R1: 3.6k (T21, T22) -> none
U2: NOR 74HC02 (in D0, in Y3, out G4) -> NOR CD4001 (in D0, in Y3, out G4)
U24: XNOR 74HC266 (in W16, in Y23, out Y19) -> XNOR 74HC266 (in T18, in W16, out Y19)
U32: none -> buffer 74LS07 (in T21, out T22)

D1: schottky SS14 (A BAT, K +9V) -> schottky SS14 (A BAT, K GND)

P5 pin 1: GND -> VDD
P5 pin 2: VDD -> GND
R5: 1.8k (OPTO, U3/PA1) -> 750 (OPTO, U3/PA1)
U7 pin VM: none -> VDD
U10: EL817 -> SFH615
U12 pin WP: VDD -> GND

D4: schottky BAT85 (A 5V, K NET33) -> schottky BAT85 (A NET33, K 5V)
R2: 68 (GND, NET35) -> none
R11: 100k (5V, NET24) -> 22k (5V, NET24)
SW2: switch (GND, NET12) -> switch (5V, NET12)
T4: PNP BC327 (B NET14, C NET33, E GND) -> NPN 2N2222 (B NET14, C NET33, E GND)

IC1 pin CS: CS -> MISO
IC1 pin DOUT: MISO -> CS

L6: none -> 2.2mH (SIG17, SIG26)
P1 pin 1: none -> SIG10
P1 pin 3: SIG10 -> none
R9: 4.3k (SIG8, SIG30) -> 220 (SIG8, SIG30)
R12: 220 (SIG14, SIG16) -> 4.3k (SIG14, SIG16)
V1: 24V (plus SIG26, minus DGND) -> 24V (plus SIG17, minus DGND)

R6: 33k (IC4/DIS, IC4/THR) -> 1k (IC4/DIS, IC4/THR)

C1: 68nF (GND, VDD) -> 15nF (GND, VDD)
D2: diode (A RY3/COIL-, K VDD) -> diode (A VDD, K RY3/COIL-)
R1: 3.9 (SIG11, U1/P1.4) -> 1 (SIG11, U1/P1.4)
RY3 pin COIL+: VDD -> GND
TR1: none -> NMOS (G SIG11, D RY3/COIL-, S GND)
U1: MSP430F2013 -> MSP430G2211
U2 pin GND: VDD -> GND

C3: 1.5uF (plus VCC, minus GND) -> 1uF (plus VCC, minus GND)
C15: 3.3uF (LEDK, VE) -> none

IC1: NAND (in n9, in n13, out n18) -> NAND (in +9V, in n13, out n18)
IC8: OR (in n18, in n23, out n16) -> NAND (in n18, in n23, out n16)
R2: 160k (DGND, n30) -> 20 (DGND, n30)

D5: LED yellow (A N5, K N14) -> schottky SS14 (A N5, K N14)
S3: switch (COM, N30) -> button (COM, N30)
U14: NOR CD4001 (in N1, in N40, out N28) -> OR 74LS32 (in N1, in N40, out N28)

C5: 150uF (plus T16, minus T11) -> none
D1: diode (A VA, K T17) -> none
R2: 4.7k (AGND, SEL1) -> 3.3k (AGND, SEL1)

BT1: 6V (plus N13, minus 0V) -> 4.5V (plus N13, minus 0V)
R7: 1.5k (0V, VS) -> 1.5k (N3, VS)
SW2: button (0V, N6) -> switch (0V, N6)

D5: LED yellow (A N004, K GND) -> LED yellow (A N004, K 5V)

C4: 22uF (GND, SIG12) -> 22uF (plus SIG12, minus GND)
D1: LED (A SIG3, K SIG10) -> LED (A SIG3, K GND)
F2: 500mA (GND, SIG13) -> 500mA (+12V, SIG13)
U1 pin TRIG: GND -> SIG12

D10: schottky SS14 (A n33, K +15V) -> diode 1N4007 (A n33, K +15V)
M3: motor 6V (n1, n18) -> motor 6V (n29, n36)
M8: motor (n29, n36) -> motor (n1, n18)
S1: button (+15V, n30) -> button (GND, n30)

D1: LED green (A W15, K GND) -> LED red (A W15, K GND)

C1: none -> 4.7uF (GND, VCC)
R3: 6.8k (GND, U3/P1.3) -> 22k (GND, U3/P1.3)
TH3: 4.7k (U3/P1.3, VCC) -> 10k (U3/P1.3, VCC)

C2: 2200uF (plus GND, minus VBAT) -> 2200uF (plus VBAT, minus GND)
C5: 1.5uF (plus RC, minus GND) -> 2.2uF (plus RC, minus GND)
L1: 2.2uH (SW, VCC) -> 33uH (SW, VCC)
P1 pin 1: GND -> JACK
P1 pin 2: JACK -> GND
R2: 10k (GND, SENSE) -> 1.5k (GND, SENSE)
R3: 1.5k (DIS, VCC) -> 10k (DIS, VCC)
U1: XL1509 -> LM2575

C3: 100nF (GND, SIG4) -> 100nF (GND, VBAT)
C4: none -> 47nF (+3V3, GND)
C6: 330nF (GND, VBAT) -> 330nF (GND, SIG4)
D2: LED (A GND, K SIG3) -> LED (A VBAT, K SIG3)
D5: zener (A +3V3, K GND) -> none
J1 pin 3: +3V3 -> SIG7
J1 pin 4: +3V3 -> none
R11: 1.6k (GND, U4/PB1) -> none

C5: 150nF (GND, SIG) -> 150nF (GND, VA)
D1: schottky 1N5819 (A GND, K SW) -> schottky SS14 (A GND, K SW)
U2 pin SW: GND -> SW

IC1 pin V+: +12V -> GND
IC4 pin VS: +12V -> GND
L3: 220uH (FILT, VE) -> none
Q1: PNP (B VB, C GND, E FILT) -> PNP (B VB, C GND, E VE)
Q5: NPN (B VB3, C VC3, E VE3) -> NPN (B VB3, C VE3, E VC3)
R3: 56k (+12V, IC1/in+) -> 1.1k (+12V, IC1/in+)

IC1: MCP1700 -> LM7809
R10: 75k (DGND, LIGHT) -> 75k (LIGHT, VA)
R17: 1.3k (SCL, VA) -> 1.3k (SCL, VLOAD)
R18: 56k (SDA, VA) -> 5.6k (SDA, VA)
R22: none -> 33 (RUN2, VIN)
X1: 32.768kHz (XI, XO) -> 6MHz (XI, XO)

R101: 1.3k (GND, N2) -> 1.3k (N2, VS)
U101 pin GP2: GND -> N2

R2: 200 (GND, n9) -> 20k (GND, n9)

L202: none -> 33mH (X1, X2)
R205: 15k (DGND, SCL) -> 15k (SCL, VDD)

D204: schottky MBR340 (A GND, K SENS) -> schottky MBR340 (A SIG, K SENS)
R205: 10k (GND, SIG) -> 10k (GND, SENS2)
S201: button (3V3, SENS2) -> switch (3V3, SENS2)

++++++

Which lines above include the word "plus"? Pick them out and copy them.

V1: 24V (plus SIG26, minus DGND) -> 24V (plus SIG17, minus DGND)
C3: 1.5uF (plus VCC, minus GND) -> 1uF (plus VCC, minus GND)
C5: 150uF (plus T16, minus T11) -> none
BT1: 6V (plus N13, minus 0V) -> 4.5V (plus N13, minus 0V)
C4: 22uF (GND, SIG12) -> 22uF (plus SIG12, minus GND)
C2: 2200uF (plus GND, minus VBAT) -> 2200uF (plus VBAT, minus GND)
C5: 1.5uF (plus RC, minus GND) -> 2.2uF (plus RC, minus GND)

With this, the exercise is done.